--- EXTRACTED RECORDS ---

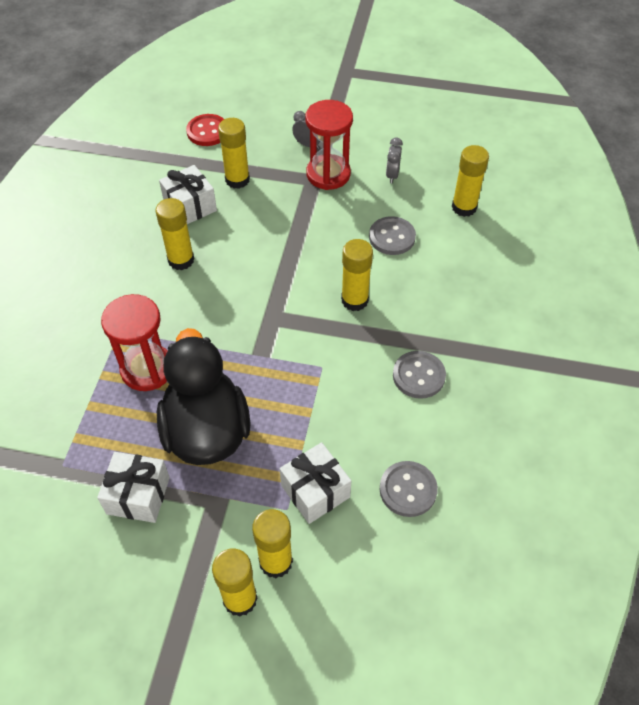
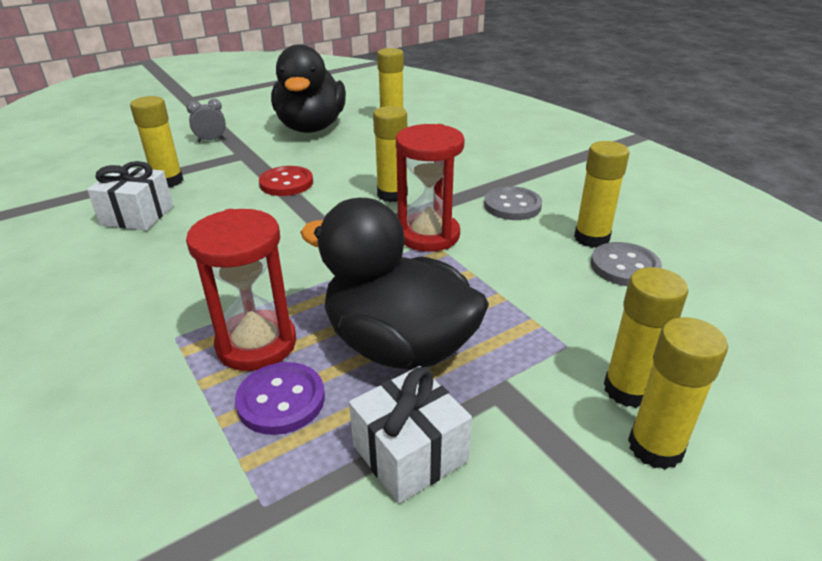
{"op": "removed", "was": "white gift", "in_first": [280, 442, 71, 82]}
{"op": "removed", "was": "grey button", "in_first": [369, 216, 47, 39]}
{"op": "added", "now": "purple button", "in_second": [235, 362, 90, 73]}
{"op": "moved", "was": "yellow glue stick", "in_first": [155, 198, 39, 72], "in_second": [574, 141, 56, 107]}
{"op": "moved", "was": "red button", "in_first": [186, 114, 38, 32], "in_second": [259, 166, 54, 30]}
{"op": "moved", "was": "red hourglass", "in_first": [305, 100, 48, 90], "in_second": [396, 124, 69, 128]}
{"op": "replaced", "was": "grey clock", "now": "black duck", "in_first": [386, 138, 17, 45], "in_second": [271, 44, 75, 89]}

---

(TASK PROMPT) Your answer must be an exact copy of the listing, with every picture omitted.

(SOLUTION FOR THIS TASK)
{"op": "removed", "was": "white gift", "in_first": [280, 442, 71, 82]}
{"op": "removed", "was": "grey button", "in_first": [369, 216, 47, 39]}
{"op": "added", "now": "purple button", "in_second": [235, 362, 90, 73]}
{"op": "moved", "was": "yellow glue stick", "in_first": [155, 198, 39, 72], "in_second": [574, 141, 56, 107]}
{"op": "moved", "was": "red button", "in_first": [186, 114, 38, 32], "in_second": [259, 166, 54, 30]}
{"op": "moved", "was": "red hourglass", "in_first": [305, 100, 48, 90], "in_second": [396, 124, 69, 128]}
{"op": "replaced", "was": "grey clock", "now": "black duck", "in_first": [386, 138, 17, 45], "in_second": [271, 44, 75, 89]}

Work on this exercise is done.